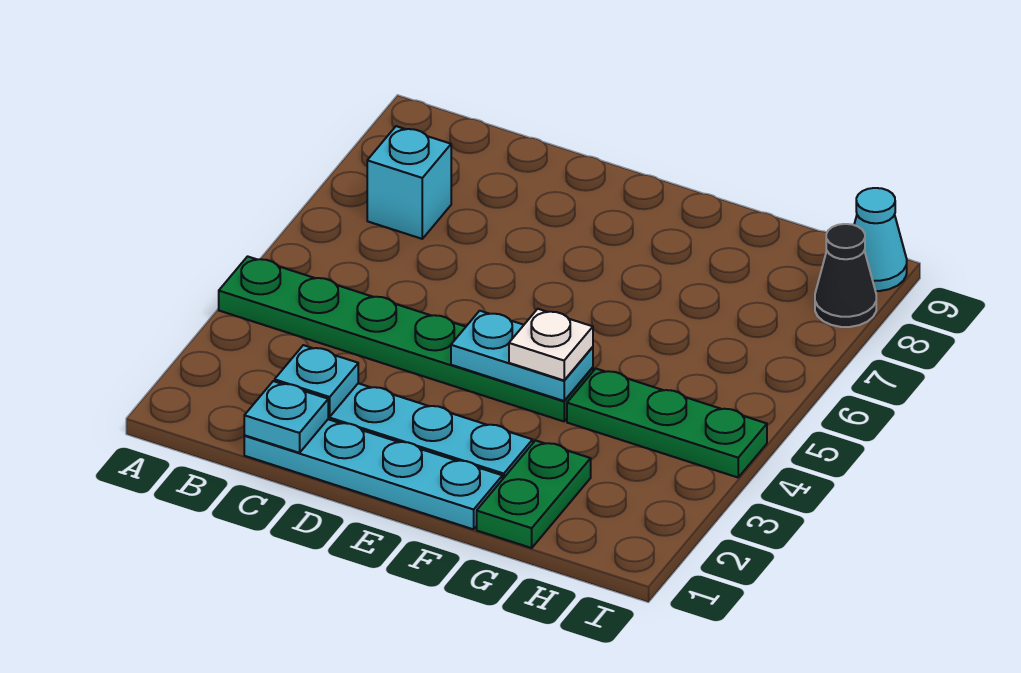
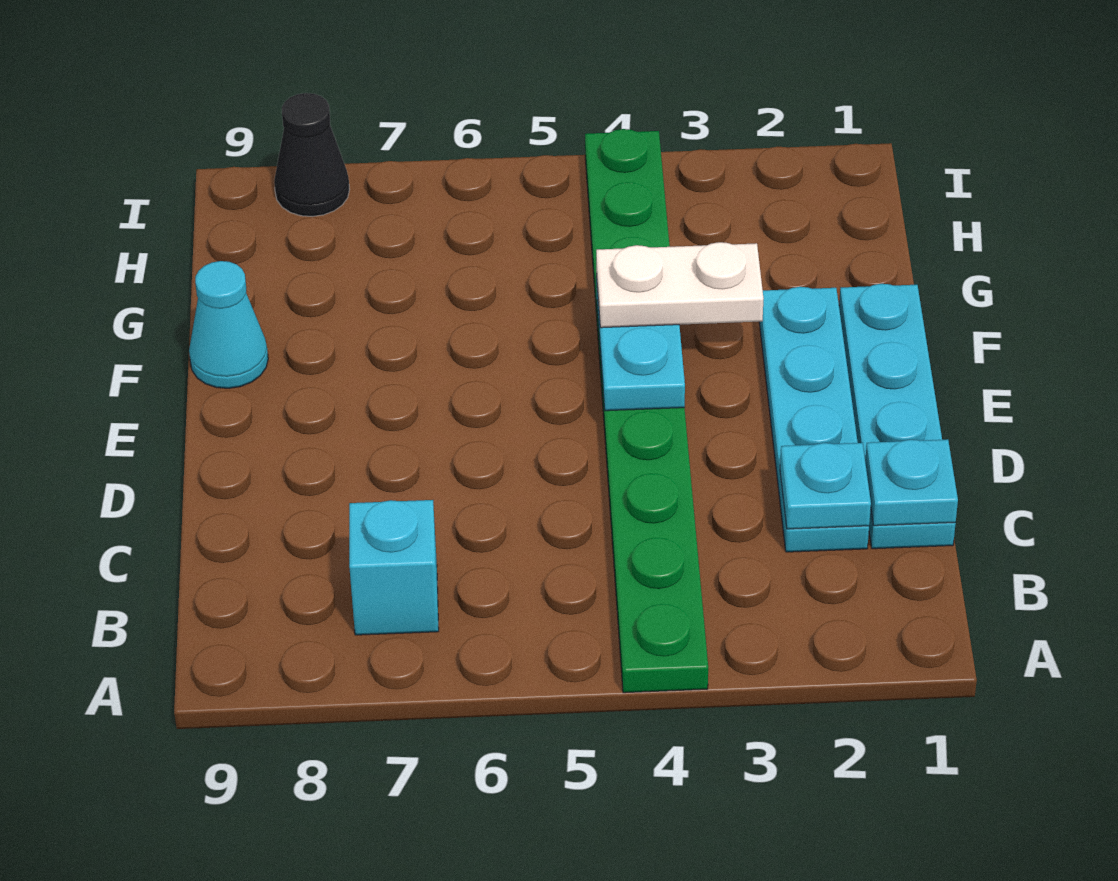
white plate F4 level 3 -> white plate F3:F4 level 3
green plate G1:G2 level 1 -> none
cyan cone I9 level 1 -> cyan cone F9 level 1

EXERCISE GOAL: Without altering anything, output all the lines above but none of the images.

ANSWER FOR THE TASK:
white plate F4 level 3 -> white plate F3:F4 level 3
green plate G1:G2 level 1 -> none
cyan cone I9 level 1 -> cyan cone F9 level 1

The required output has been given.